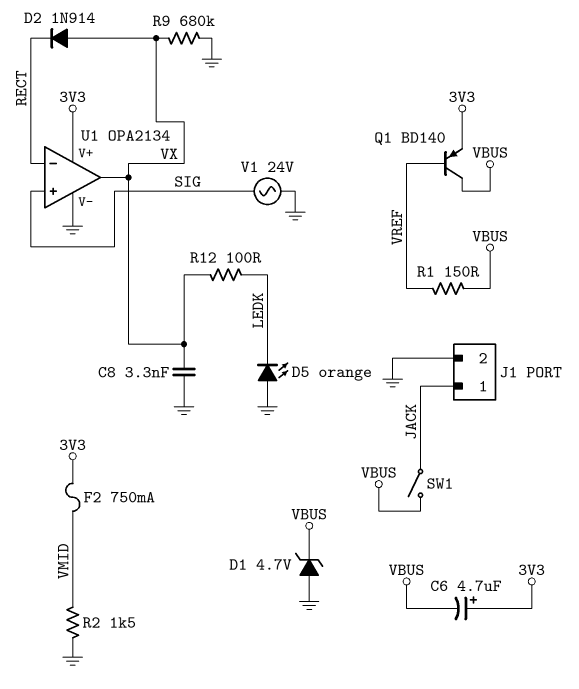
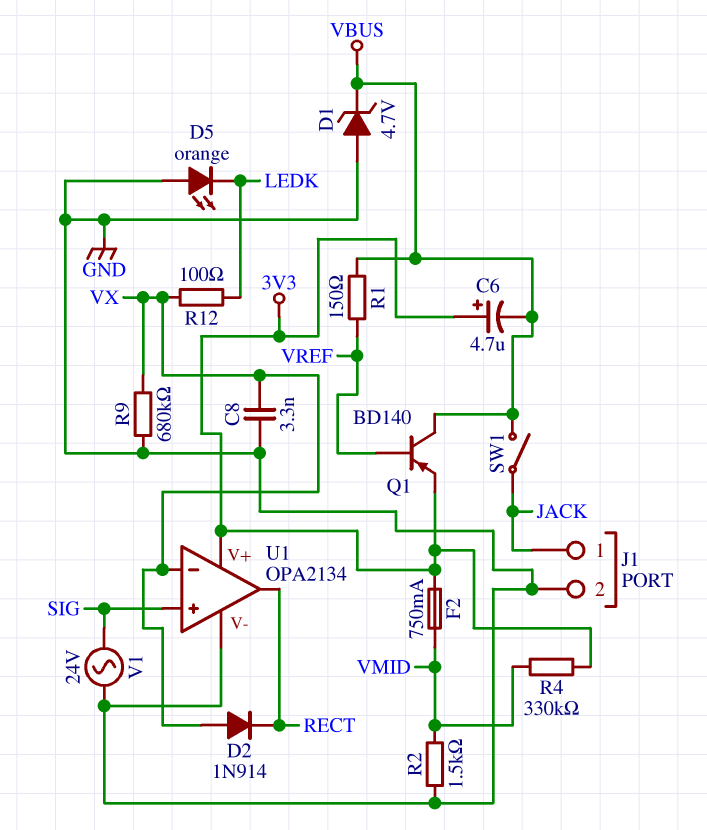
R4: none -> 330k (3V3, VMID)
U1 pin in-: RECT -> VX
U1 pin out: VX -> RECT

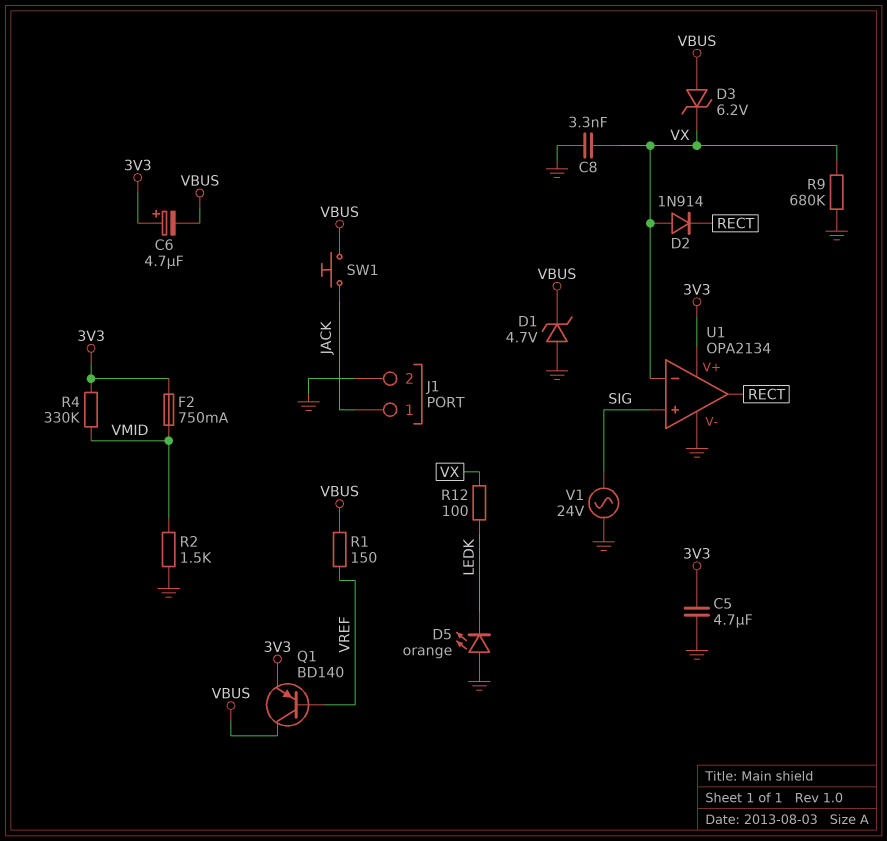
C5: none -> 4.7uF (3V3, GND)
D3: none -> zener 6.2V (A VBUS, K VX)
SW1: switch (JACK, VBUS) -> button (JACK, VBUS)

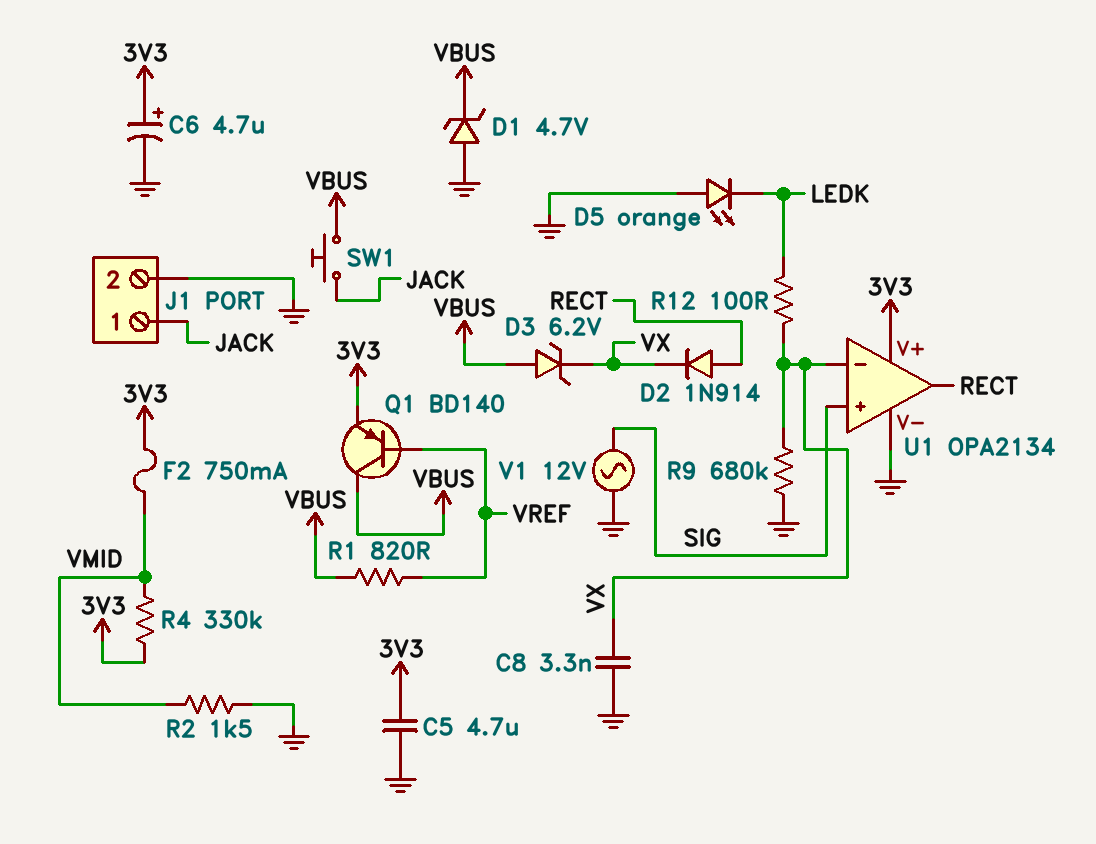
C6: 4.7uF (plus 3V3, minus VBUS) -> 4.7uF (plus 3V3, minus GND)
D2: diode 1N914 (A VX, K RECT) -> diode 1N914 (A RECT, K VX)
R1: 150 (VBUS, VREF) -> 820 (VBUS, VREF)
V1: AC 24V (GND, SIG) -> AC 12V (GND, SIG)

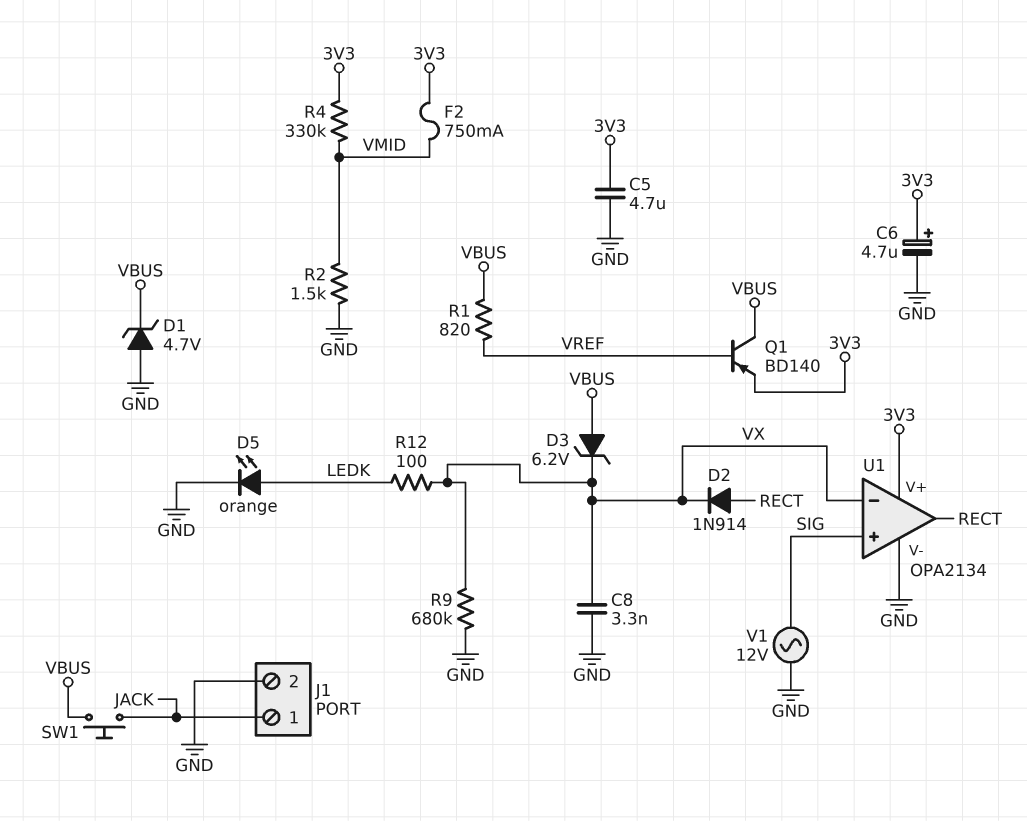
D5: LED orange (A GND, K LEDK) -> LED orange (A LEDK, K GND)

+++

(What this task involves):
Nothing but the lines from the line containing "U1 pin in-: RECT -> VX" through the end of the records belongs in the answer, written out exactly, both ends included, without pictures.

(Result for this exercise):
U1 pin in-: RECT -> VX
U1 pin out: VX -> RECT

C5: none -> 4.7uF (3V3, GND)
D3: none -> zener 6.2V (A VBUS, K VX)
SW1: switch (JACK, VBUS) -> button (JACK, VBUS)

C6: 4.7uF (plus 3V3, minus VBUS) -> 4.7uF (plus 3V3, minus GND)
D2: diode 1N914 (A VX, K RECT) -> diode 1N914 (A RECT, K VX)
R1: 150 (VBUS, VREF) -> 820 (VBUS, VREF)
V1: AC 24V (GND, SIG) -> AC 12V (GND, SIG)

D5: LED orange (A GND, K LEDK) -> LED orange (A LEDK, K GND)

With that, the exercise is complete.